== WORK ORDER ==
The required output is the line with "cyan plate C2:F2 level 2 -> none" through the final line of the entries, each one exactly as it stands.

#####

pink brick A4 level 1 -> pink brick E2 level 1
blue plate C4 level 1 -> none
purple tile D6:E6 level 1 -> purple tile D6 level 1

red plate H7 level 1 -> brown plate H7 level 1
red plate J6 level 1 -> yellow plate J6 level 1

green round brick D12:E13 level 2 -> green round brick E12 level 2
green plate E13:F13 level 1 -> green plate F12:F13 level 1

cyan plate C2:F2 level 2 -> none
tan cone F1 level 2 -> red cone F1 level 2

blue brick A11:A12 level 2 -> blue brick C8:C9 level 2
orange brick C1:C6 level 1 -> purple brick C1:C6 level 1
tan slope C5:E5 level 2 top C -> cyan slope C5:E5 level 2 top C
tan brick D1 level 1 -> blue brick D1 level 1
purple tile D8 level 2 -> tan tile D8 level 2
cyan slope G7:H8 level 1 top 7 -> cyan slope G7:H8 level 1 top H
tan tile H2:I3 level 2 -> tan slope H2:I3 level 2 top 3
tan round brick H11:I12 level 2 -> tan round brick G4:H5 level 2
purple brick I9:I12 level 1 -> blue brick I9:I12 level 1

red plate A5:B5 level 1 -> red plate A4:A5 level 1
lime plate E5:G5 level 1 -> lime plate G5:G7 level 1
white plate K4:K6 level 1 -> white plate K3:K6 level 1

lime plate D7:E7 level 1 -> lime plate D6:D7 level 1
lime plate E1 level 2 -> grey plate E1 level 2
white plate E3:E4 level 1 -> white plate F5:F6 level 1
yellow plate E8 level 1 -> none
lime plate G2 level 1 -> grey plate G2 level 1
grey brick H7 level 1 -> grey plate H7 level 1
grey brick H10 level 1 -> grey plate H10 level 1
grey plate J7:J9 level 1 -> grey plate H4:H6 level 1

#####

== ANSWER BOX ==
cyan plate C2:F2 level 2 -> none
tan cone F1 level 2 -> red cone F1 level 2

blue brick A11:A12 level 2 -> blue brick C8:C9 level 2
orange brick C1:C6 level 1 -> purple brick C1:C6 level 1
tan slope C5:E5 level 2 top C -> cyan slope C5:E5 level 2 top C
tan brick D1 level 1 -> blue brick D1 level 1
purple tile D8 level 2 -> tan tile D8 level 2
cyan slope G7:H8 level 1 top 7 -> cyan slope G7:H8 level 1 top H
tan tile H2:I3 level 2 -> tan slope H2:I3 level 2 top 3
tan round brick H11:I12 level 2 -> tan round brick G4:H5 level 2
purple brick I9:I12 level 1 -> blue brick I9:I12 level 1

red plate A5:B5 level 1 -> red plate A4:A5 level 1
lime plate E5:G5 level 1 -> lime plate G5:G7 level 1
white plate K4:K6 level 1 -> white plate K3:K6 level 1

lime plate D7:E7 level 1 -> lime plate D6:D7 level 1
lime plate E1 level 2 -> grey plate E1 level 2
white plate E3:E4 level 1 -> white plate F5:F6 level 1
yellow plate E8 level 1 -> none
lime plate G2 level 1 -> grey plate G2 level 1
grey brick H7 level 1 -> grey plate H7 level 1
grey brick H10 level 1 -> grey plate H10 level 1
grey plate J7:J9 level 1 -> grey plate H4:H6 level 1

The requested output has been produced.